Exercise instructions: Please reproduce the listing below exactly, leaving out every picture.

Excerpted records:
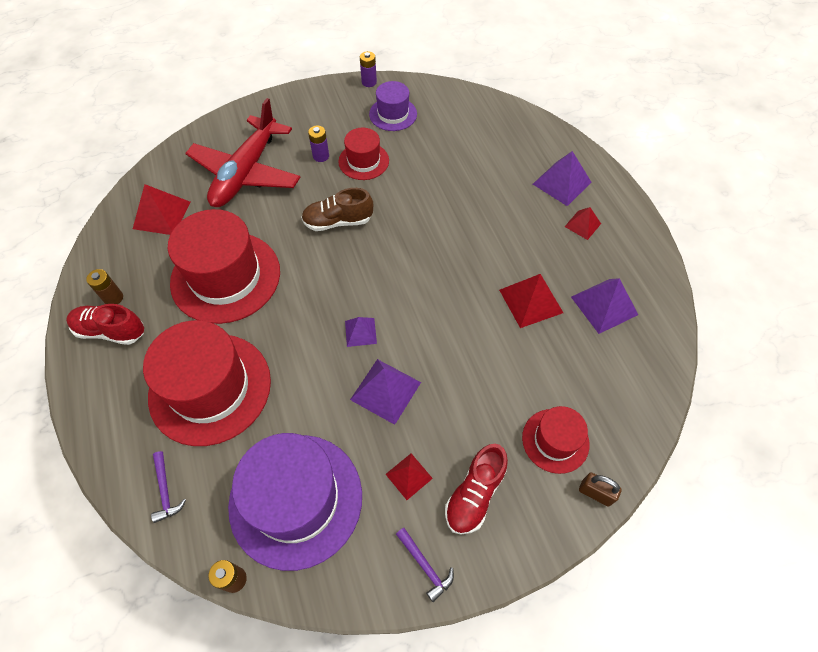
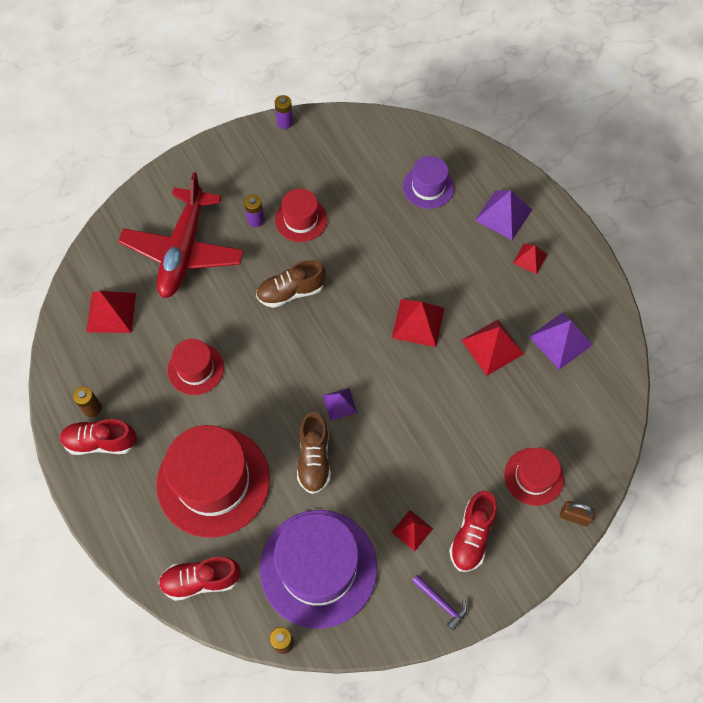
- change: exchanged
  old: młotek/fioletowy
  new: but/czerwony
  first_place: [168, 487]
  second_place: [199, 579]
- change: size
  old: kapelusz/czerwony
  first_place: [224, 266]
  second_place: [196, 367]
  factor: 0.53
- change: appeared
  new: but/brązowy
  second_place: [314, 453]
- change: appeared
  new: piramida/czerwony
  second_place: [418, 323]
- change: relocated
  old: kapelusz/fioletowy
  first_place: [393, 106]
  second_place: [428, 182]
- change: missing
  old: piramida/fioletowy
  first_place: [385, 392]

Response to this task:
- change: exchanged
  old: młotek/fioletowy
  new: but/czerwony
  first_place: [168, 487]
  second_place: [199, 579]
- change: size
  old: kapelusz/czerwony
  first_place: [224, 266]
  second_place: [196, 367]
  factor: 0.53
- change: appeared
  new: but/brązowy
  second_place: [314, 453]
- change: appeared
  new: piramida/czerwony
  second_place: [418, 323]
- change: relocated
  old: kapelusz/fioletowy
  first_place: [393, 106]
  second_place: [428, 182]
- change: missing
  old: piramida/fioletowy
  first_place: [385, 392]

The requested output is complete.